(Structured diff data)

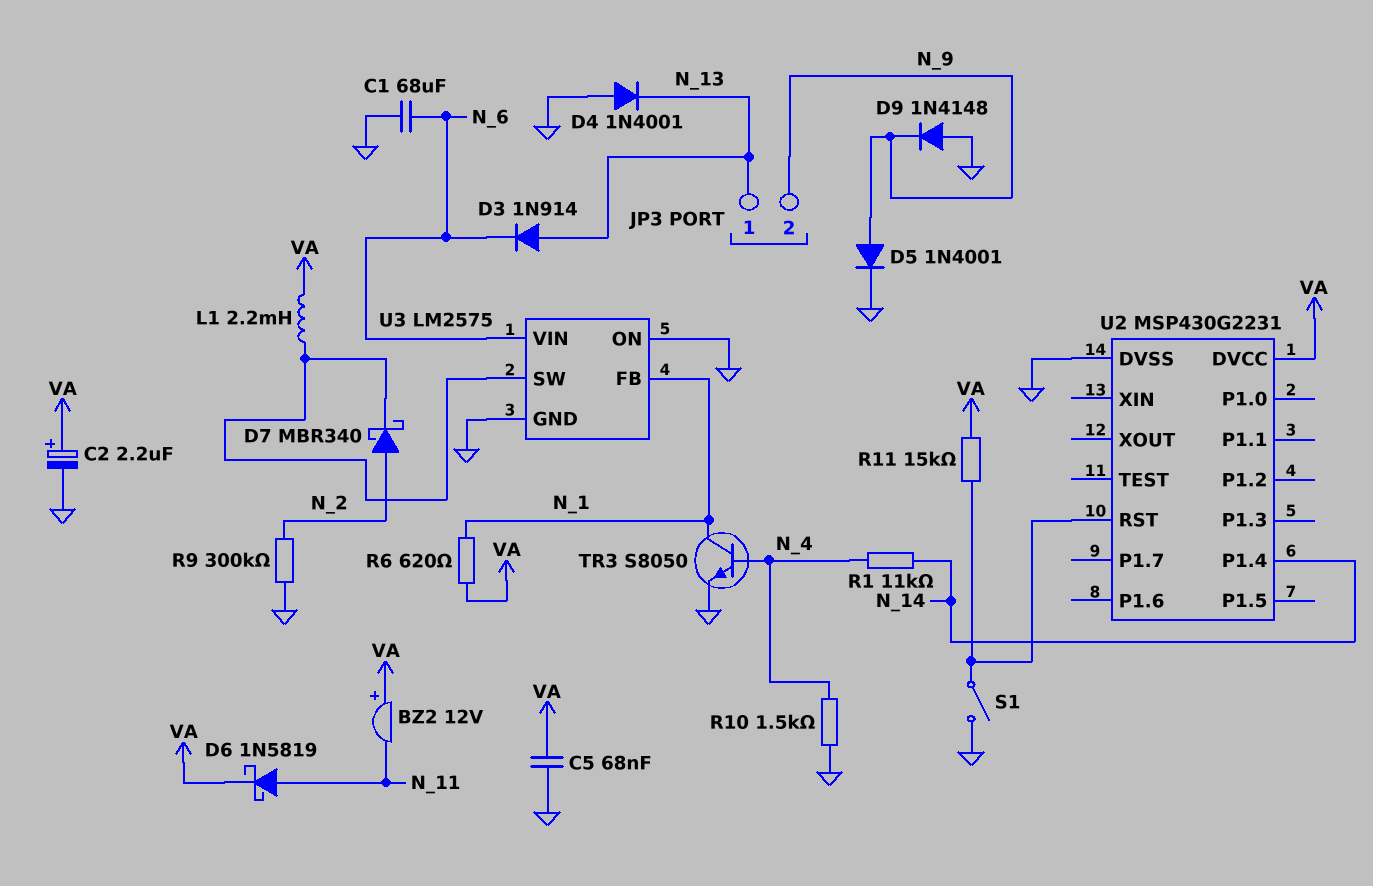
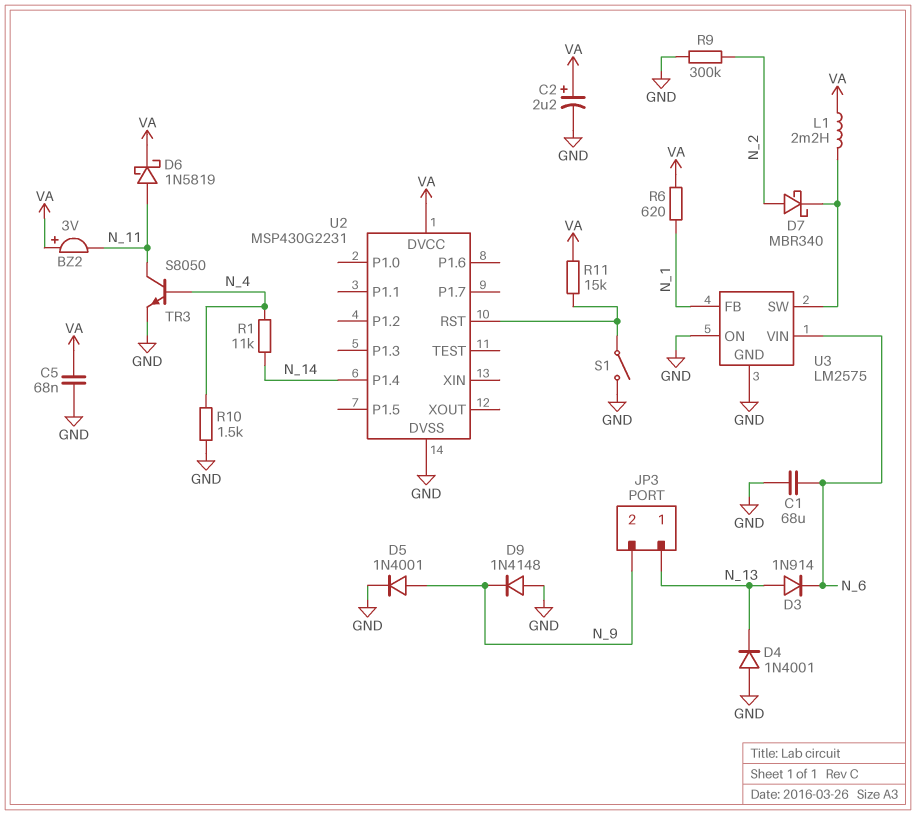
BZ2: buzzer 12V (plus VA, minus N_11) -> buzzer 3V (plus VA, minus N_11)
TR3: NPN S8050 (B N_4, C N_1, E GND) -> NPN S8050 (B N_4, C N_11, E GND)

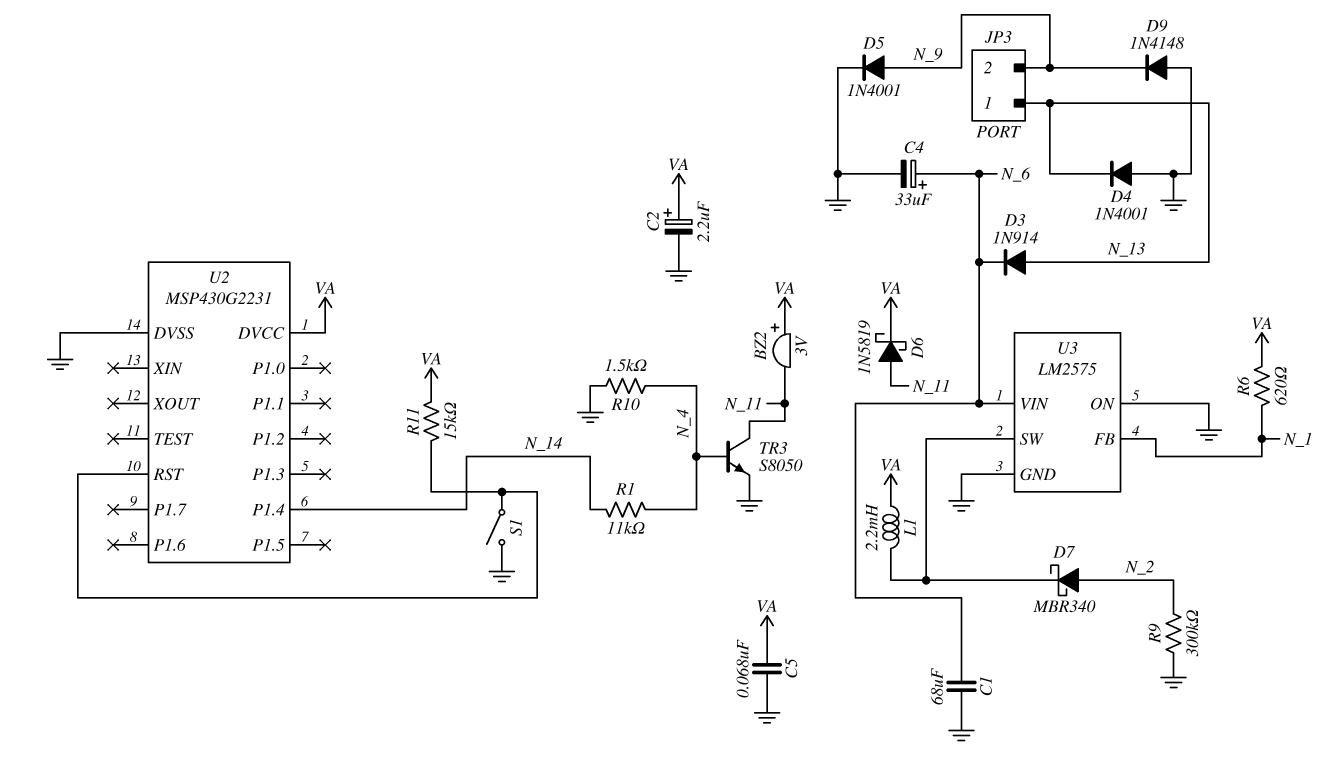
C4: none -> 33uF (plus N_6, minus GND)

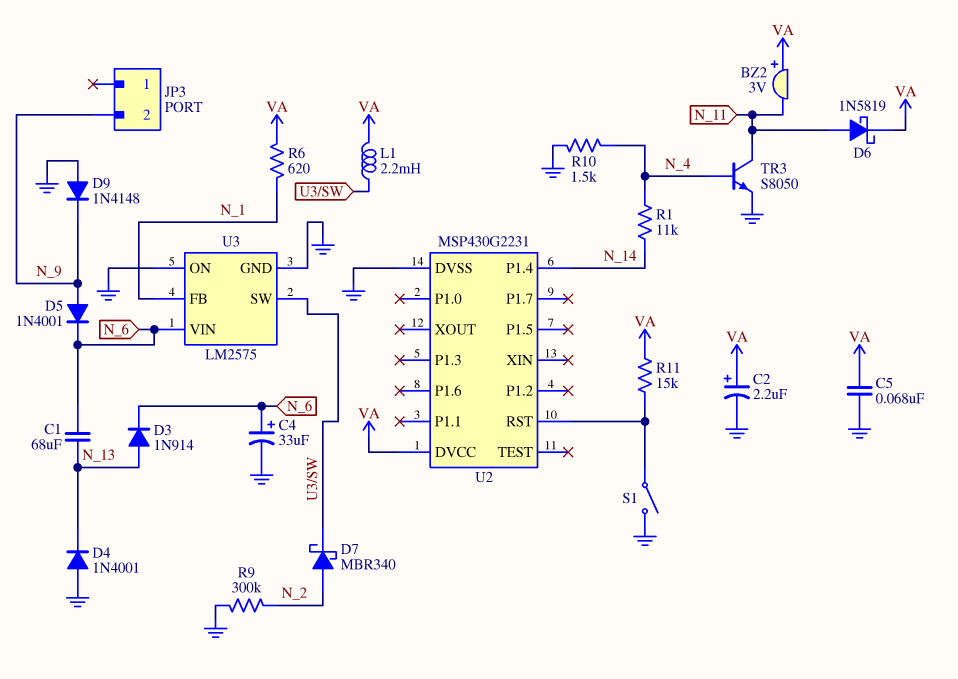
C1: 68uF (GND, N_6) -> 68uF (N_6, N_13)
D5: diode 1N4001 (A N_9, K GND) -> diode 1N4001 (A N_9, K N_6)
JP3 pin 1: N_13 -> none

→ Exercise brief
The response must restate exactly the lines from the one containing "C4: none -> 33uF (plus N_6, minus GND)" through the end of the records above and must leave out all pictures.

→ Response to this task
C4: none -> 33uF (plus N_6, minus GND)

C1: 68uF (GND, N_6) -> 68uF (N_6, N_13)
D5: diode 1N4001 (A N_9, K GND) -> diode 1N4001 (A N_9, K N_6)
JP3 pin 1: N_13 -> none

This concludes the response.